======== DATA FOR ANALYSIS
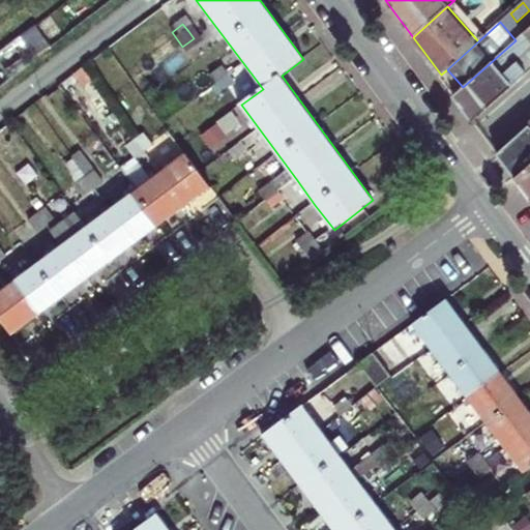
[(529,27),(516,40),(463,87),(455,94),(474,120),(529,70),(529,27)]
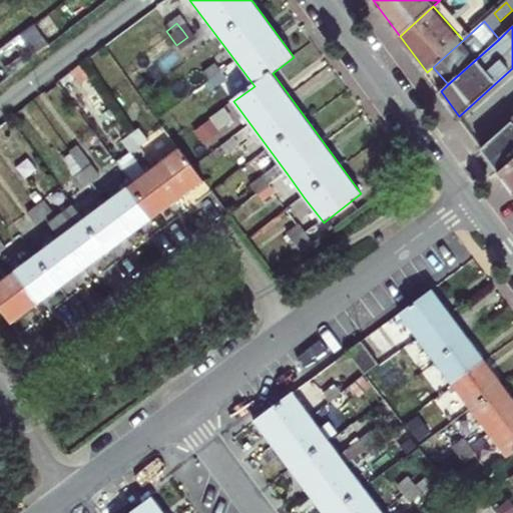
[(200,77),(206,84),(211,91),(222,84),(216,76),(211,69),(200,77)]
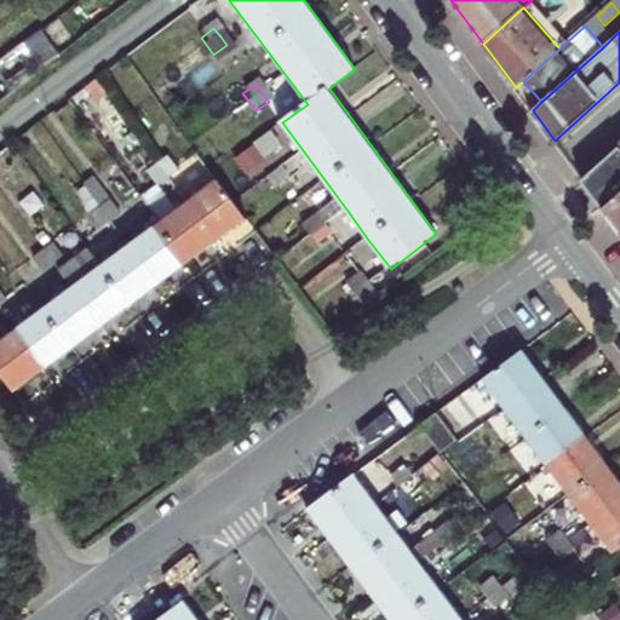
[(619,145),(584,178),(606,207),(619,195),(619,145)]
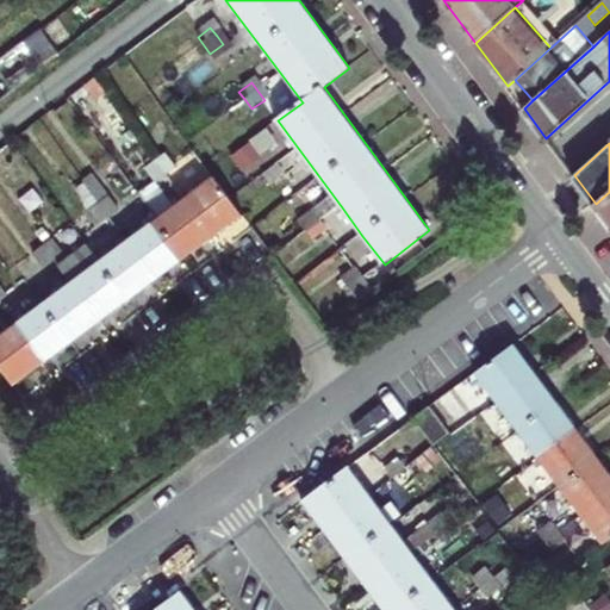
[(161,178),(170,172),(179,165),(169,153),(161,159),(153,166),(161,178)]
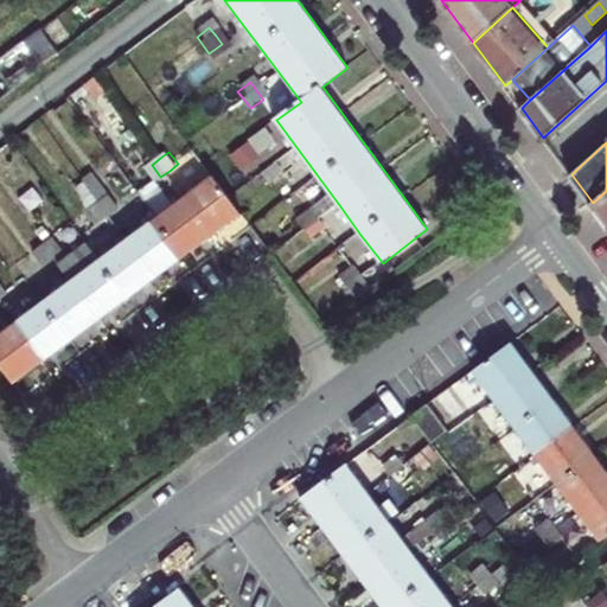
[(269,158),(256,167),(263,176),(269,184),(282,176),(275,166),(269,158)]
================
### DESCRIPTION OF THE TASK:
Set down every entry above without alteration, but print no images.

### EXERCISE ANSWER:
[(529,27),(516,40),(463,87),(455,94),(474,120),(529,70),(529,27)]
[(200,77),(206,84),(211,91),(222,84),(216,76),(211,69),(200,77)]
[(619,145),(584,178),(606,207),(619,195),(619,145)]
[(161,178),(170,172),(179,165),(169,153),(161,159),(153,166),(161,178)]
[(269,158),(256,167),(263,176),(269,184),(282,176),(275,166),(269,158)]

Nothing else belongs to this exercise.